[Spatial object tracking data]
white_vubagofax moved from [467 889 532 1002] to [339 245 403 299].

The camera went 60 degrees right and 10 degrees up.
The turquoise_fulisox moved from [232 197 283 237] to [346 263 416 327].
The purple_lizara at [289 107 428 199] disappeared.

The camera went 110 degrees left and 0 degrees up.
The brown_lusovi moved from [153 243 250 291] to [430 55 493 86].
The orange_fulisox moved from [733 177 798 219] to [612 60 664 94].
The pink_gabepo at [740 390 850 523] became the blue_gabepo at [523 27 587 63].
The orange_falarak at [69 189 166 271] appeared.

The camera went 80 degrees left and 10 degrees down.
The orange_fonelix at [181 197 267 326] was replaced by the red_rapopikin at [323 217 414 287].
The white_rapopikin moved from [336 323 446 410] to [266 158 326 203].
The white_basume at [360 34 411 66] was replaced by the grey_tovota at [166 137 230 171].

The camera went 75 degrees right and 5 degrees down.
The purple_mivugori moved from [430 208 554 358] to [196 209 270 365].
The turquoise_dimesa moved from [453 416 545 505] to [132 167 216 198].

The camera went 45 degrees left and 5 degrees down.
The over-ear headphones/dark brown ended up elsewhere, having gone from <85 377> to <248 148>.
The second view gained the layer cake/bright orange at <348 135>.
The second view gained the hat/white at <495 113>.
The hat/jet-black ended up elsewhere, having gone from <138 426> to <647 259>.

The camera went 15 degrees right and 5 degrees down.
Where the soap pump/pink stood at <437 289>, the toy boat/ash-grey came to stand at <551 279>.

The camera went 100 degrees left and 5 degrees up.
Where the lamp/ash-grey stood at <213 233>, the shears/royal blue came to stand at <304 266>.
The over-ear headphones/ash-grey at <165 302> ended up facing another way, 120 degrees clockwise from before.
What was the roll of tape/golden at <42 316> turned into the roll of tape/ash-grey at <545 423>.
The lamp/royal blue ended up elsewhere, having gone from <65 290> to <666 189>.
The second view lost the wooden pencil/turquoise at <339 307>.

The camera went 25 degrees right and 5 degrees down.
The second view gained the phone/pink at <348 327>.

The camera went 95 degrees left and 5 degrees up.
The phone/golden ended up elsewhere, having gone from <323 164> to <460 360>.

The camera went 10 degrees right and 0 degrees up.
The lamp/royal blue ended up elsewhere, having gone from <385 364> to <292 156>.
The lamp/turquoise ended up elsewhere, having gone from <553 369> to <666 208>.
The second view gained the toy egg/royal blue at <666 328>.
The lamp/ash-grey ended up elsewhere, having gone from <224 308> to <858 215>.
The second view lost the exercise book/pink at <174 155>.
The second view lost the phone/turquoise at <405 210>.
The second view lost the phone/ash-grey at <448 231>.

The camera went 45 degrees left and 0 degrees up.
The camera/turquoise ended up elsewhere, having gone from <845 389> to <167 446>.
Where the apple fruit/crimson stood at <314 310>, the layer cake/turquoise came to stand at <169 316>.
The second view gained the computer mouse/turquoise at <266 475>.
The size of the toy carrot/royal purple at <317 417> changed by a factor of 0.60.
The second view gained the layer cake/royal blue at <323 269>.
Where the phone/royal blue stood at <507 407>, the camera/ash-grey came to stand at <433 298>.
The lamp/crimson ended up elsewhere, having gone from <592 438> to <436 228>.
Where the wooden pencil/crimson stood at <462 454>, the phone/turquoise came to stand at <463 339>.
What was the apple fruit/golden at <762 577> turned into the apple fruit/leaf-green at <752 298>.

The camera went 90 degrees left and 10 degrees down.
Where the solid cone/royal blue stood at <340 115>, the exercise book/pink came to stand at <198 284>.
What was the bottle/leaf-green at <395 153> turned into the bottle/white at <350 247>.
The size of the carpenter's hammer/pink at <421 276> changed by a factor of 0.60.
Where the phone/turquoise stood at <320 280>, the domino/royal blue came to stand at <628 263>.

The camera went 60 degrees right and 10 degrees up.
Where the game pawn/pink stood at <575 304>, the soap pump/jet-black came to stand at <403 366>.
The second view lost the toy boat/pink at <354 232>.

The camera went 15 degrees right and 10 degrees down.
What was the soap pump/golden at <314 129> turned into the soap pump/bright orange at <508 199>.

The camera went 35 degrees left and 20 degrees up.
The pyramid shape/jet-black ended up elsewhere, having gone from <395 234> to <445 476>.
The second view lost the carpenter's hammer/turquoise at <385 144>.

→ EXERCISE DIRECTIONS
Make an exact copy of the records.

→ YOUR RESPONSE
white_vubagofax moved from [467 889 532 1002] to [339 245 403 299].

The camera went 60 degrees right and 10 degrees up.
The turquoise_fulisox moved from [232 197 283 237] to [346 263 416 327].
The purple_lizara at [289 107 428 199] disappeared.

The camera went 110 degrees left and 0 degrees up.
The brown_lusovi moved from [153 243 250 291] to [430 55 493 86].
The orange_fulisox moved from [733 177 798 219] to [612 60 664 94].
The pink_gabepo at [740 390 850 523] became the blue_gabepo at [523 27 587 63].
The orange_falarak at [69 189 166 271] appeared.

The camera went 80 degrees left and 10 degrees down.
The orange_fonelix at [181 197 267 326] was replaced by the red_rapopikin at [323 217 414 287].
The white_rapopikin moved from [336 323 446 410] to [266 158 326 203].
The white_basume at [360 34 411 66] was replaced by the grey_tovota at [166 137 230 171].

The camera went 75 degrees right and 5 degrees down.
The purple_mivugori moved from [430 208 554 358] to [196 209 270 365].
The turquoise_dimesa moved from [453 416 545 505] to [132 167 216 198].

The camera went 45 degrees left and 5 degrees down.
The over-ear headphones/dark brown ended up elsewhere, having gone from <85 377> to <248 148>.
The second view gained the layer cake/bright orange at <348 135>.
The second view gained the hat/white at <495 113>.
The hat/jet-black ended up elsewhere, having gone from <138 426> to <647 259>.

The camera went 15 degrees right and 5 degrees down.
Where the soap pump/pink stood at <437 289>, the toy boat/ash-grey came to stand at <551 279>.

The camera went 100 degrees left and 5 degrees up.
Where the lamp/ash-grey stood at <213 233>, the shears/royal blue came to stand at <304 266>.
The over-ear headphones/ash-grey at <165 302> ended up facing another way, 120 degrees clockwise from before.
What was the roll of tape/golden at <42 316> turned into the roll of tape/ash-grey at <545 423>.
The lamp/royal blue ended up elsewhere, having gone from <65 290> to <666 189>.
The second view lost the wooden pencil/turquoise at <339 307>.

The camera went 25 degrees right and 5 degrees down.
The second view gained the phone/pink at <348 327>.

The camera went 95 degrees left and 5 degrees up.
The phone/golden ended up elsewhere, having gone from <323 164> to <460 360>.

The camera went 10 degrees right and 0 degrees up.
The lamp/royal blue ended up elsewhere, having gone from <385 364> to <292 156>.
The lamp/turquoise ended up elsewhere, having gone from <553 369> to <666 208>.
The second view gained the toy egg/royal blue at <666 328>.
The lamp/ash-grey ended up elsewhere, having gone from <224 308> to <858 215>.
The second view lost the exercise book/pink at <174 155>.
The second view lost the phone/turquoise at <405 210>.
The second view lost the phone/ash-grey at <448 231>.

The camera went 45 degrees left and 0 degrees up.
The camera/turquoise ended up elsewhere, having gone from <845 389> to <167 446>.
Where the apple fruit/crimson stood at <314 310>, the layer cake/turquoise came to stand at <169 316>.
The second view gained the computer mouse/turquoise at <266 475>.
The size of the toy carrot/royal purple at <317 417> changed by a factor of 0.60.
The second view gained the layer cake/royal blue at <323 269>.
Where the phone/royal blue stood at <507 407>, the camera/ash-grey came to stand at <433 298>.
The lamp/crimson ended up elsewhere, having gone from <592 438> to <436 228>.
Where the wooden pencil/crimson stood at <462 454>, the phone/turquoise came to stand at <463 339>.
What was the apple fruit/golden at <762 577> turned into the apple fruit/leaf-green at <752 298>.

The camera went 90 degrees left and 10 degrees down.
Where the solid cone/royal blue stood at <340 115>, the exercise book/pink came to stand at <198 284>.
What was the bottle/leaf-green at <395 153> turned into the bottle/white at <350 247>.
The size of the carpenter's hammer/pink at <421 276> changed by a factor of 0.60.
Where the phone/turquoise stood at <320 280>, the domino/royal blue came to stand at <628 263>.

The camera went 60 degrees right and 10 degrees up.
Where the game pawn/pink stood at <575 304>, the soap pump/jet-black came to stand at <403 366>.
The second view lost the toy boat/pink at <354 232>.

The camera went 15 degrees right and 10 degrees down.
What was the soap pump/golden at <314 129> turned into the soap pump/bright orange at <508 199>.

The camera went 35 degrees left and 20 degrees up.
The pyramid shape/jet-black ended up elsewhere, having gone from <395 234> to <445 476>.
The second view lost the carpenter's hammer/turquoise at <385 144>.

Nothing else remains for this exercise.